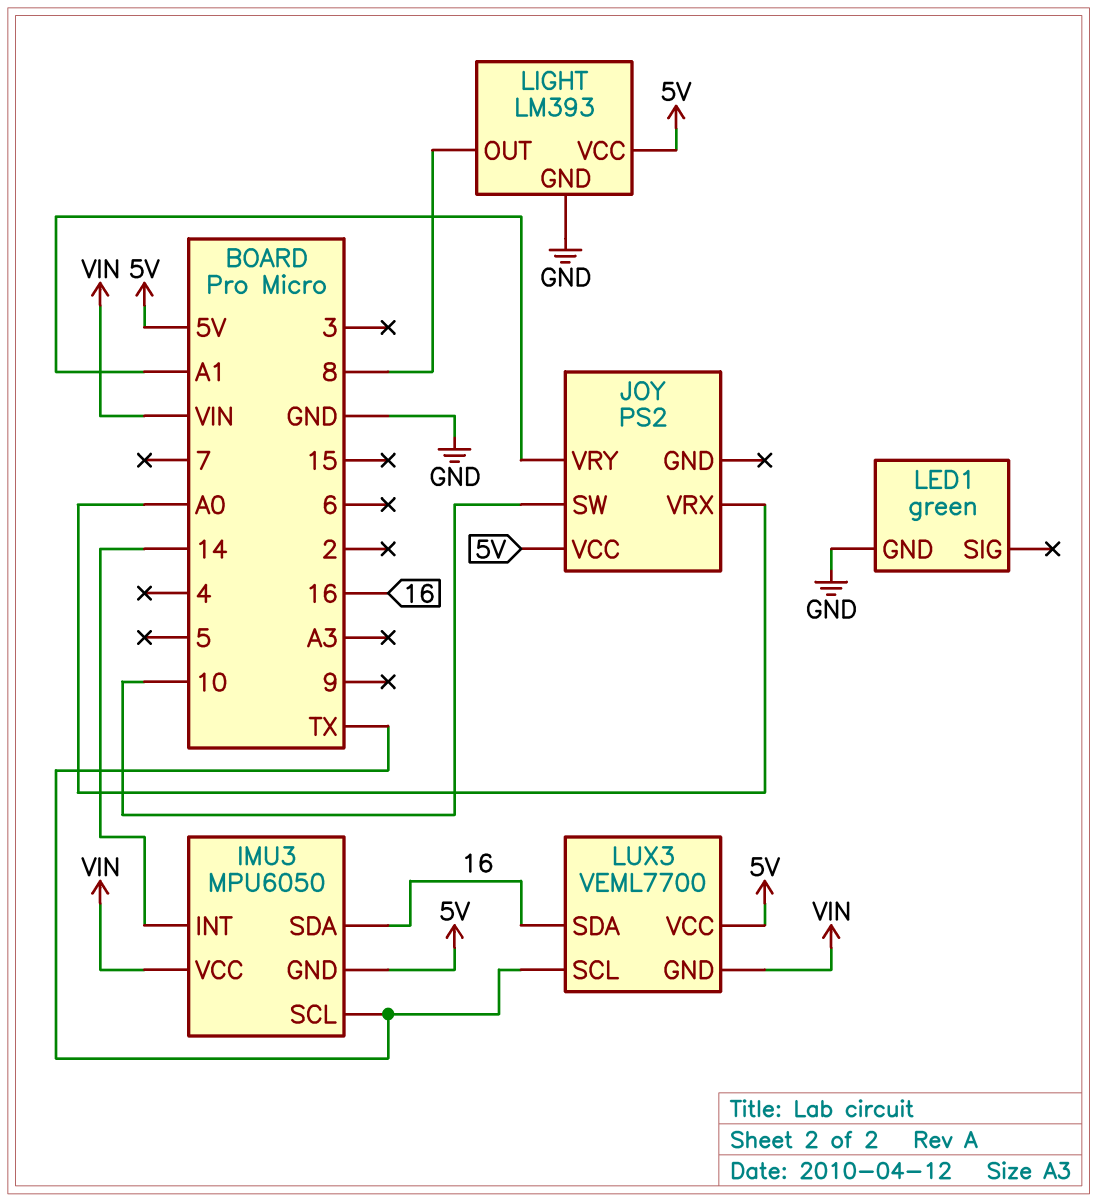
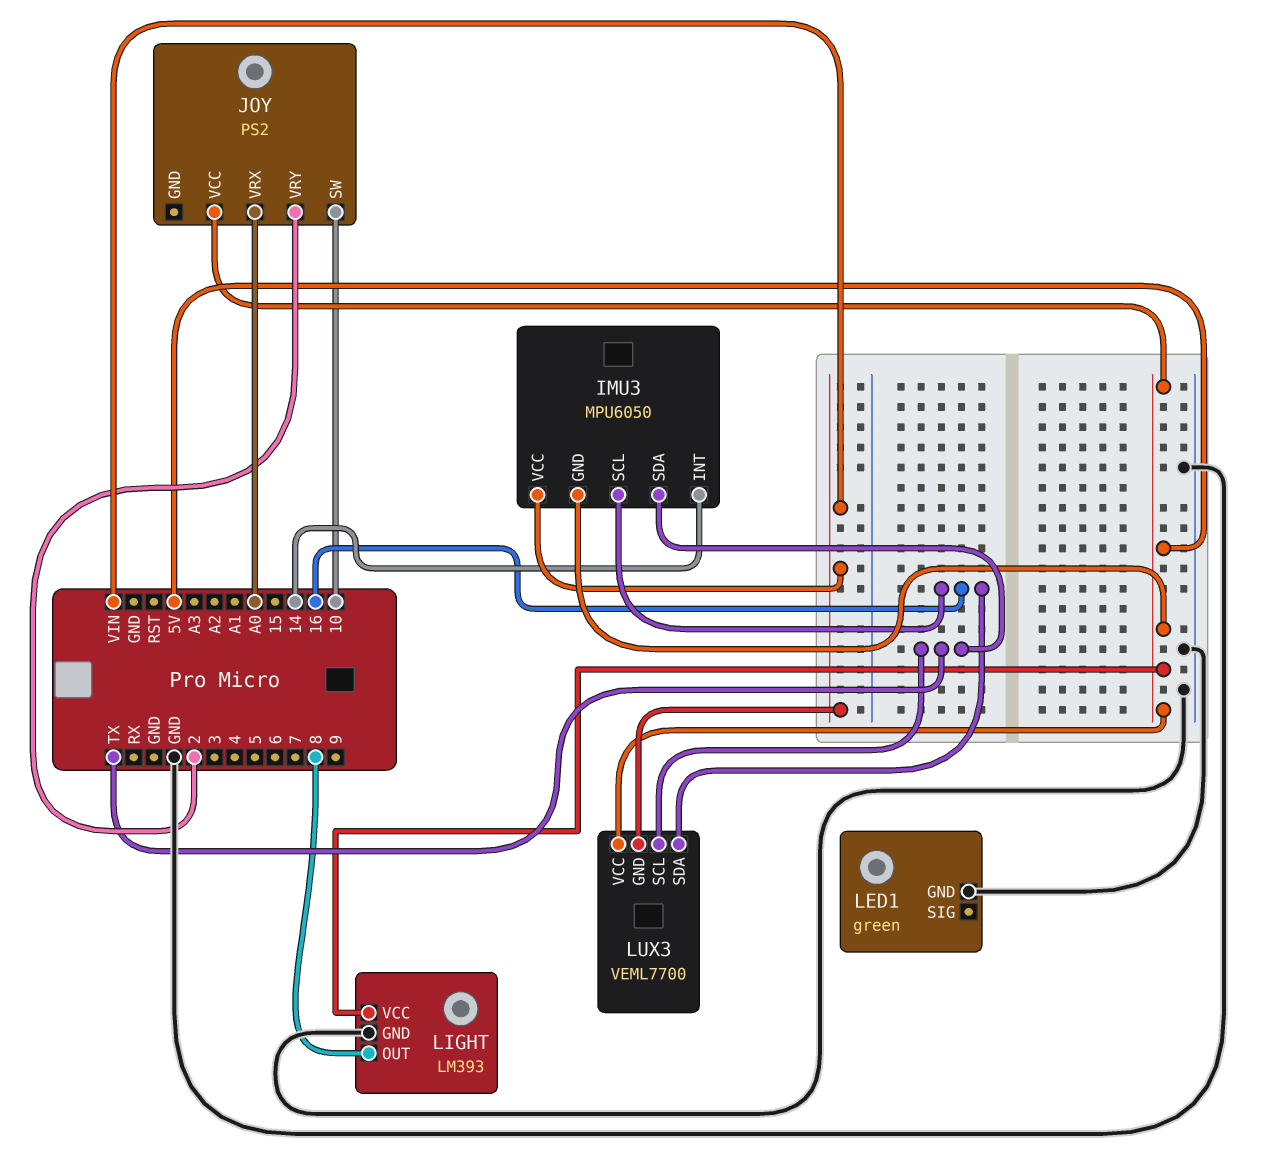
IMU3 pin SCL: TX -> 16
IMU3 pin SDA: 16 -> TX
JOY pin VRY: A1 -> 2

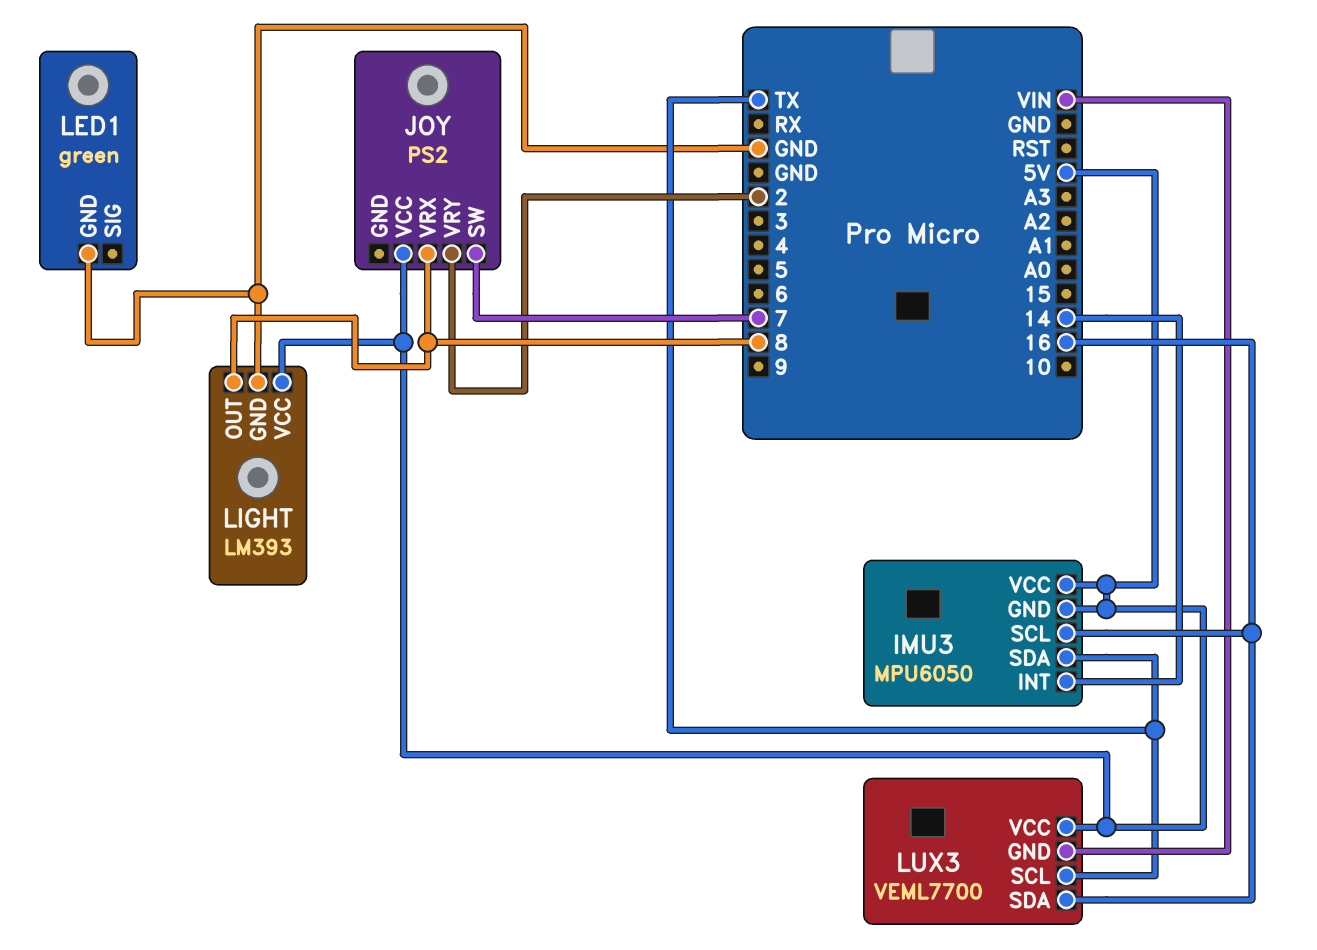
IMU3 pin VCC: VIN -> 5V
JOY pin SW: 10 -> 7
JOY pin VRX: A0 -> 8

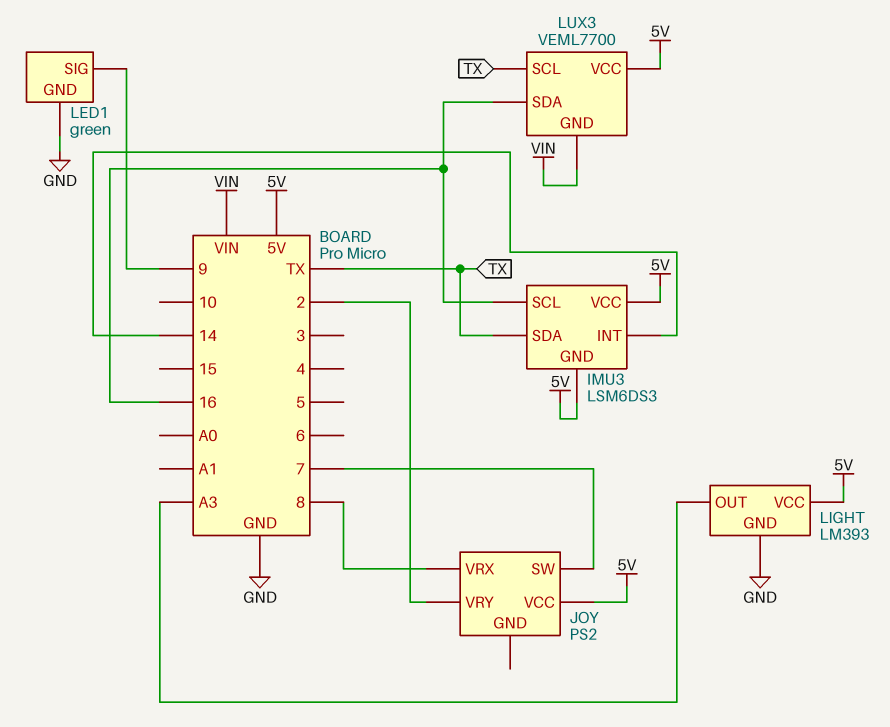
IMU3: MPU6050 -> LSM6DS3
LED1 pin SIG: none -> 9
LIGHT pin OUT: 8 -> A3

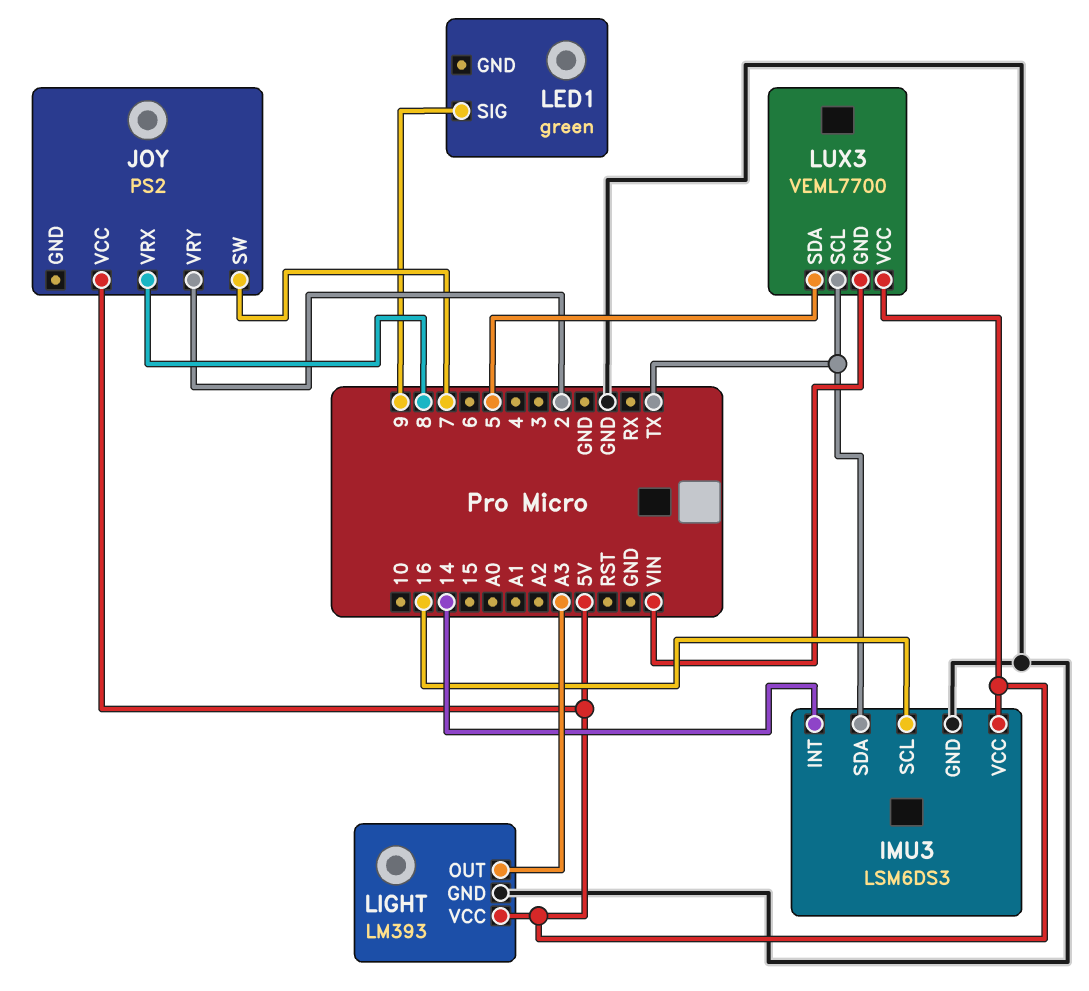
IMU3 pin GND: 5V -> GND
LED1 pin GND: GND -> none
LUX3 pin SDA: 16 -> 5

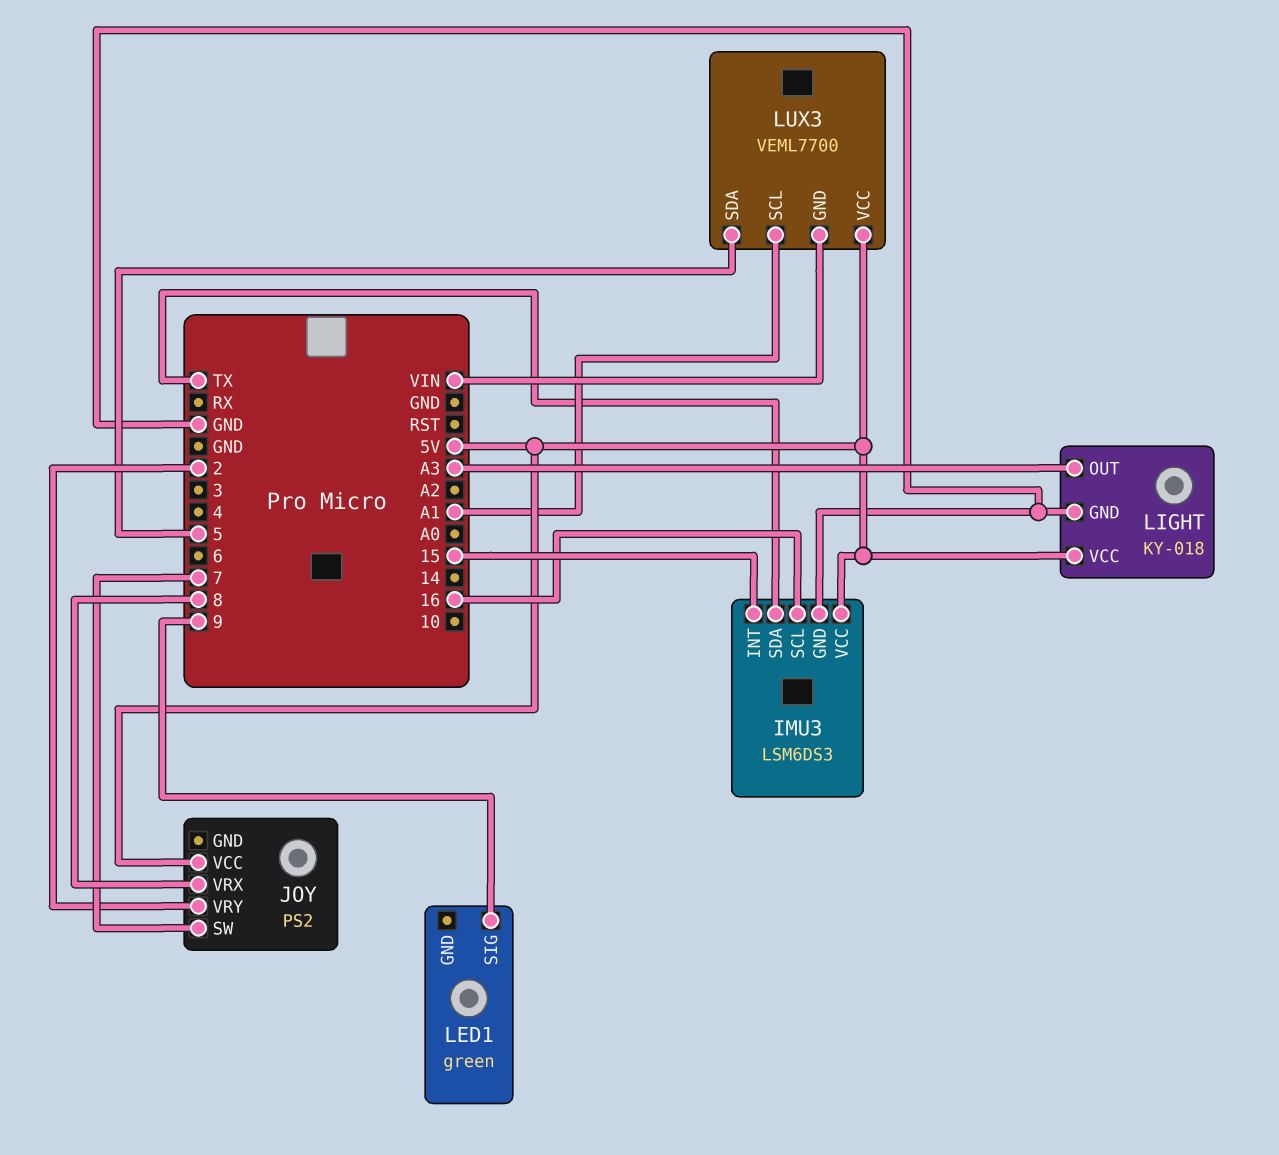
IMU3 pin INT: 14 -> 15
LIGHT: LM393 -> KY-018
LUX3 pin SCL: TX -> A1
• • • • • • •
● What you need to do
Pull out every line of the entries that includes the word "none".

● Solved exercise
LED1 pin SIG: none -> 9
LED1 pin GND: GND -> none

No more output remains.